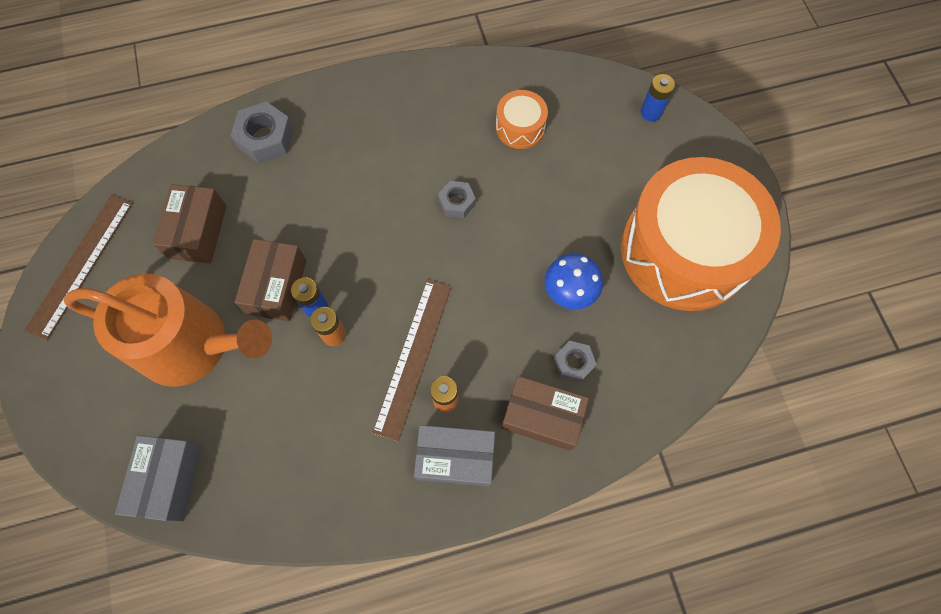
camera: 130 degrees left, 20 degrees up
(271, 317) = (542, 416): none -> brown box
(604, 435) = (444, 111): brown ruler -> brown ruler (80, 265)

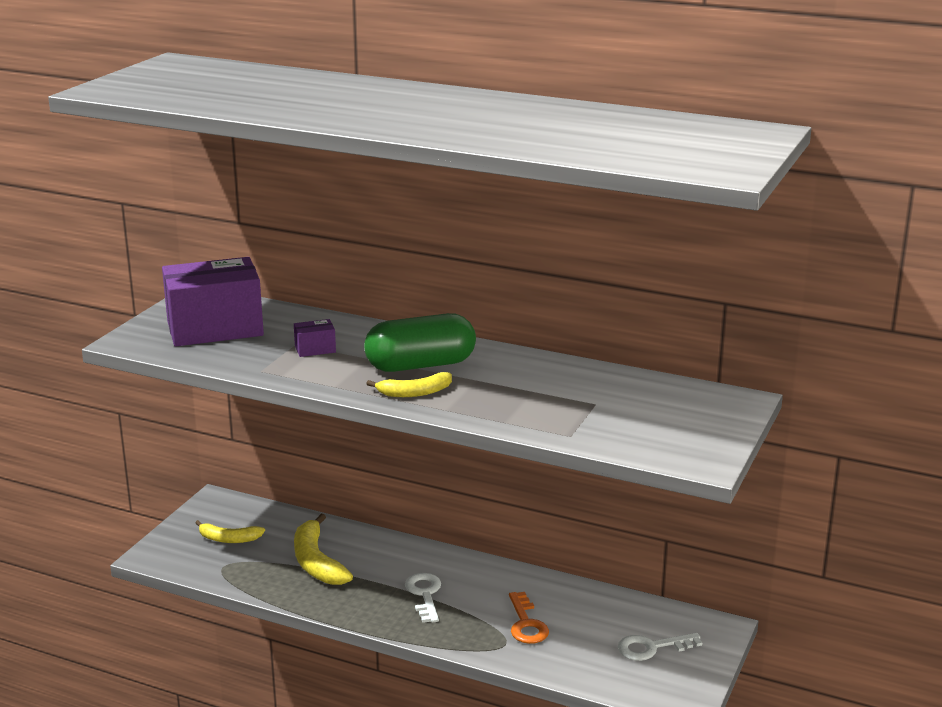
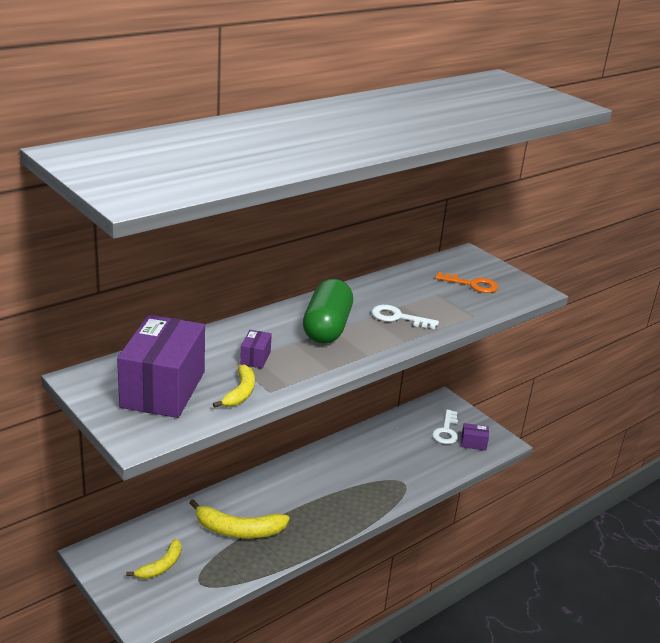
camera: 65 degrees left, 5 degrees up
(415, 393) = (368, 344): yellow banana -> yellow banana (240, 392)
(425, 595) = (323, 494): white key -> white key (398, 317)
(526, 624) = (389, 466): orange key -> orange key (472, 284)
(652, 677) = (473, 443): none -> purple box

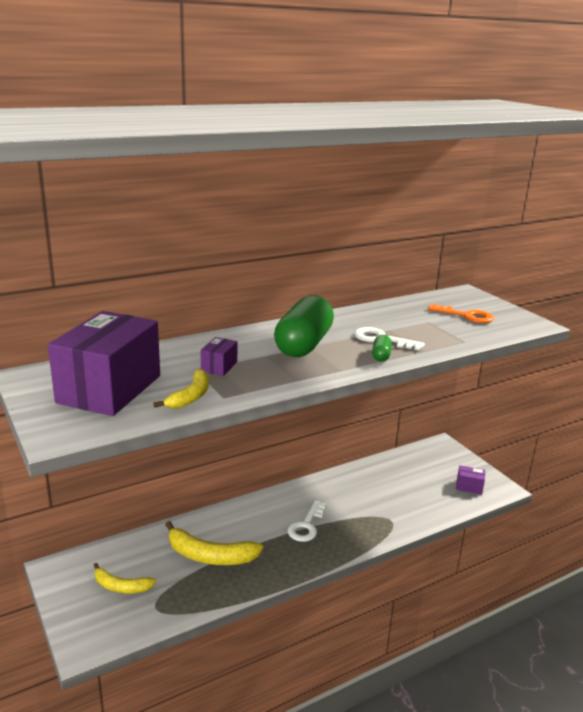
camera: 10 degrees right, 5 degrees down
(161, 566) = (121, 587): yellow banana -> yellow banana turned 60 degrees clockwise
(400, 337) = (381, 356): none -> green capsule
(446, 431) = (441, 473): white key -> white key (306, 525)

### What to do
Every line above that contains the word "camera" should be reported.

### Result for this exercise
camera: 130 degrees left, 20 degrees up
camera: 65 degrees left, 5 degrees up
camera: 10 degrees right, 5 degrees down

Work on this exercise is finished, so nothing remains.